§ YOUR INSTRUCTIONS
Output the full listing below exactly as it reads, and skip anything that is a picture.

——

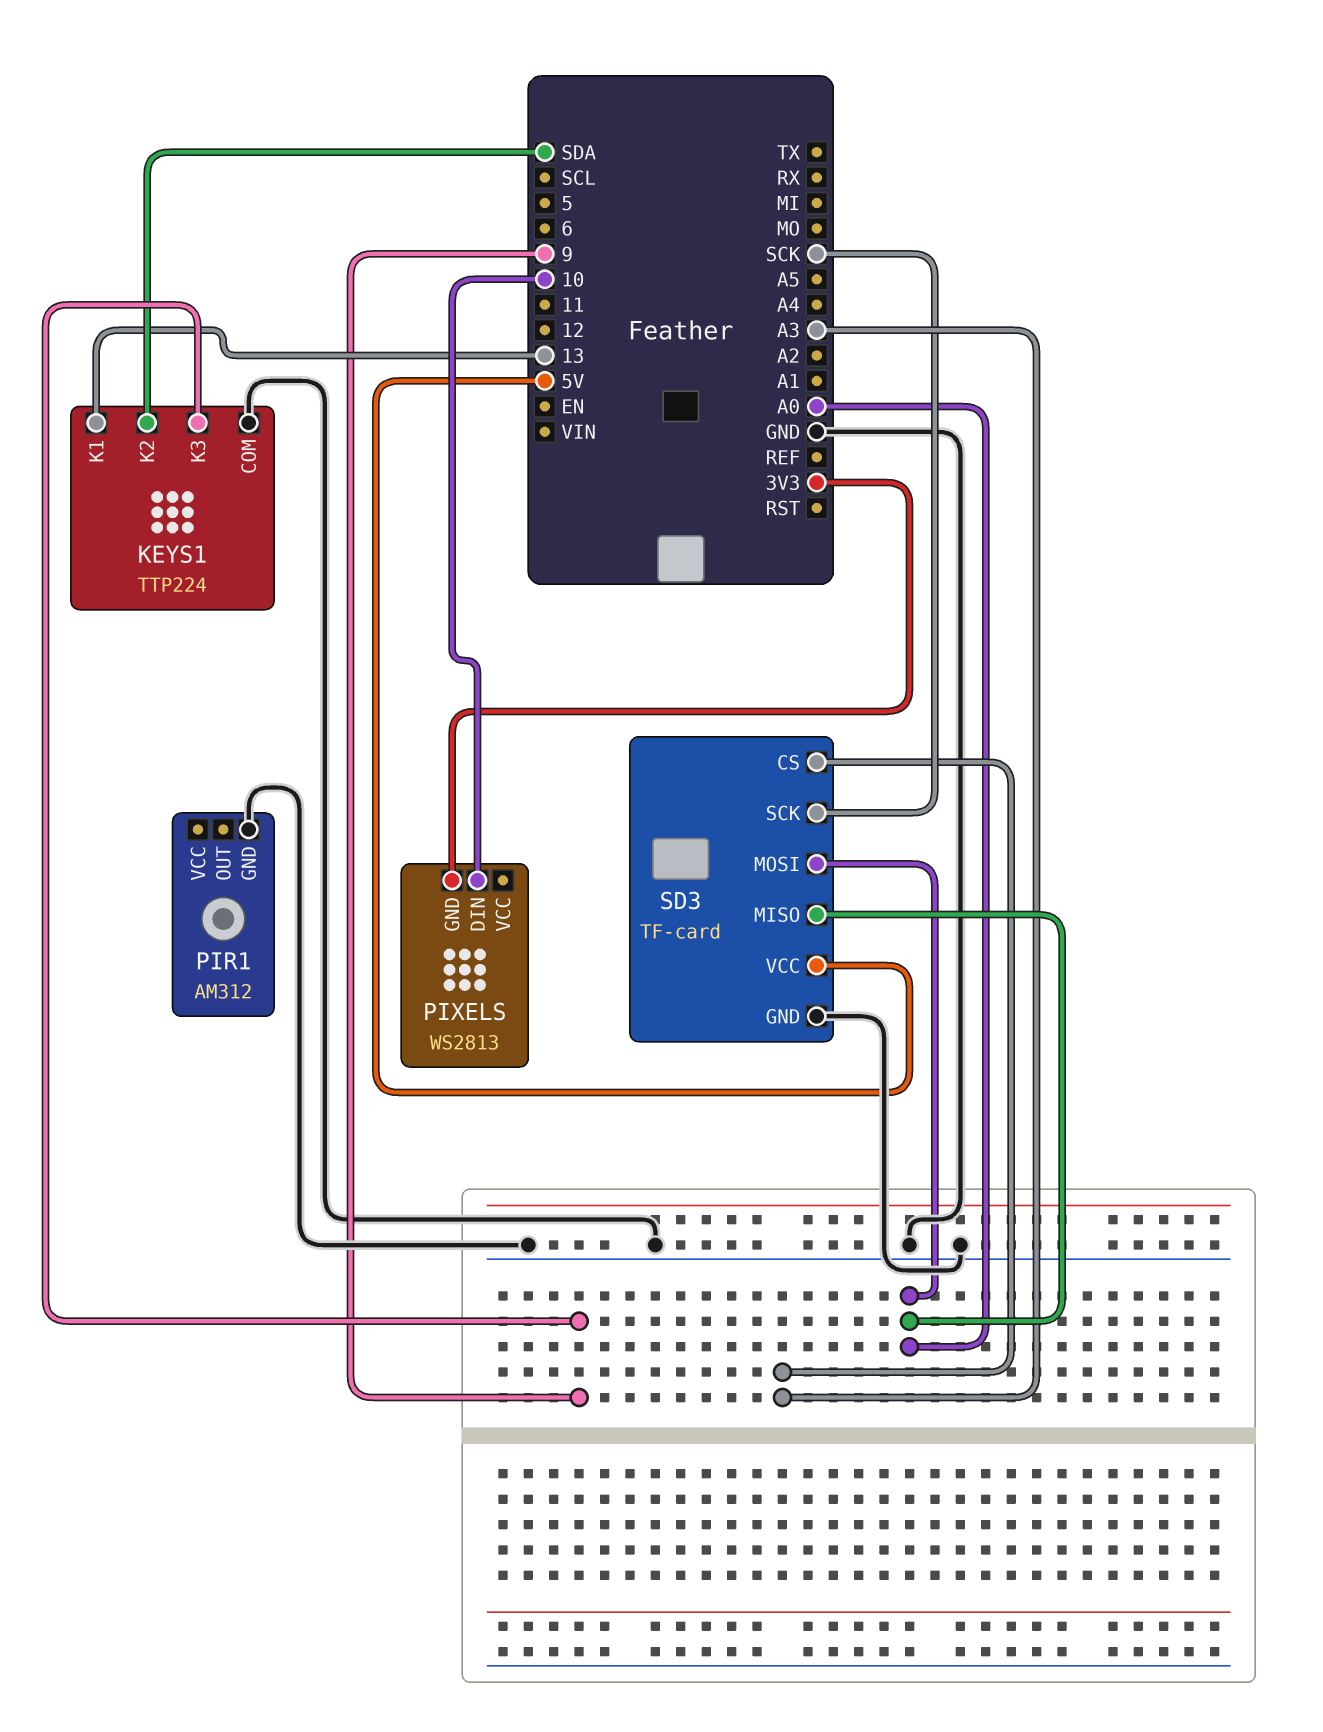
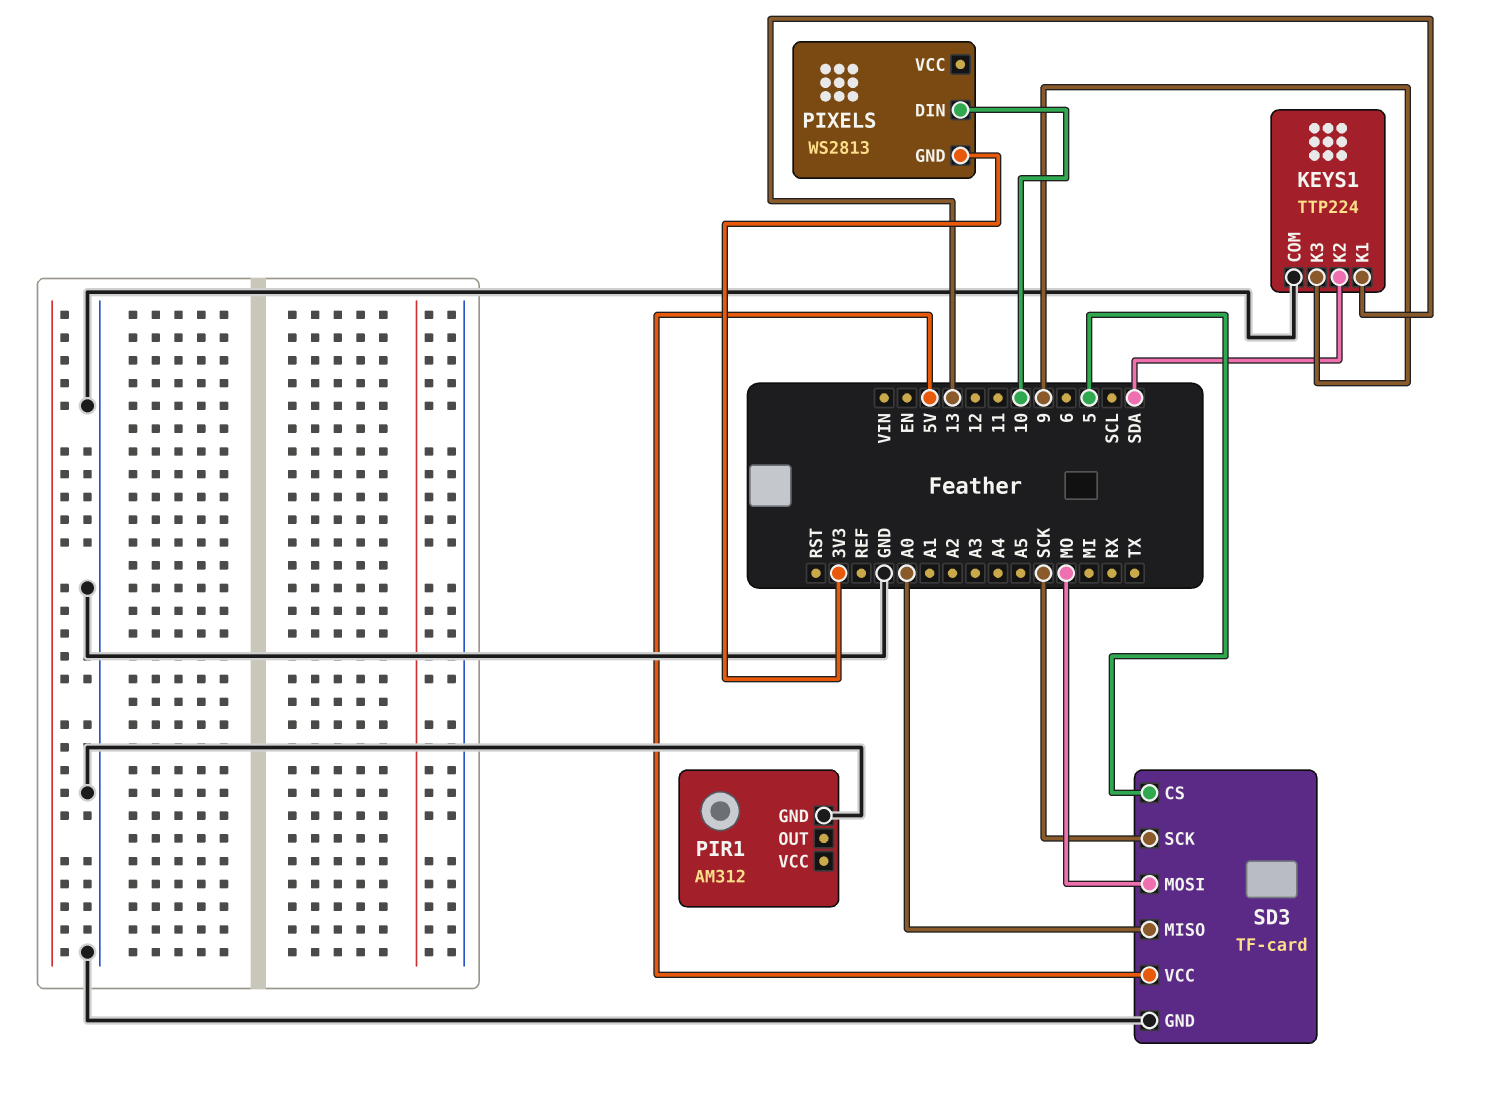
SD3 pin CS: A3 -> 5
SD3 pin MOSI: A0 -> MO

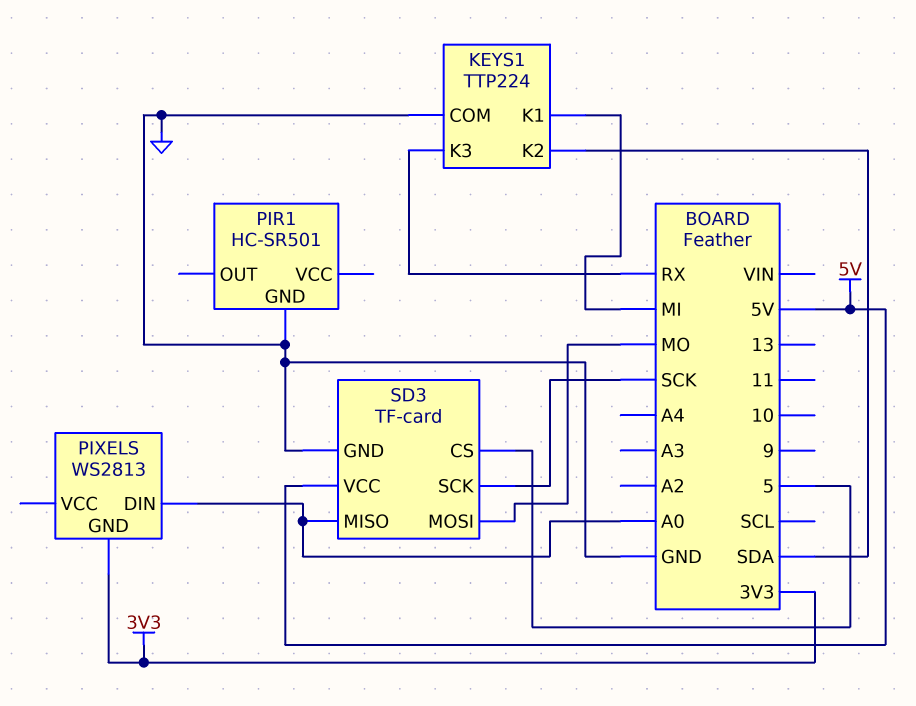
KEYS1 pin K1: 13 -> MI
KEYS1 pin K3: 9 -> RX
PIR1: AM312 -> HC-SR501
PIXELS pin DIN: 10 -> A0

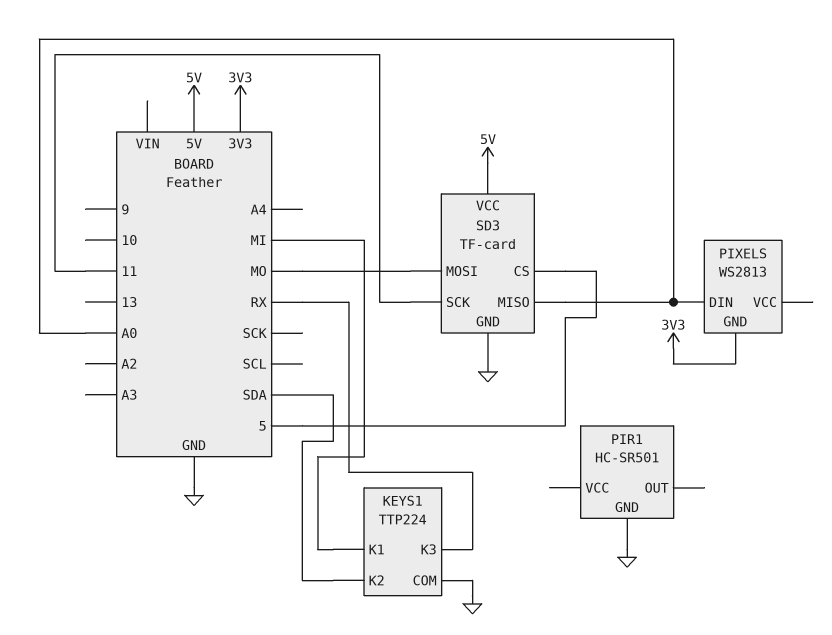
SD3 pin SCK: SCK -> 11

——

§ ANSWER SPACE
SD3 pin CS: A3 -> 5
SD3 pin MOSI: A0 -> MO

KEYS1 pin K1: 13 -> MI
KEYS1 pin K3: 9 -> RX
PIR1: AM312 -> HC-SR501
PIXELS pin DIN: 10 -> A0

SD3 pin SCK: SCK -> 11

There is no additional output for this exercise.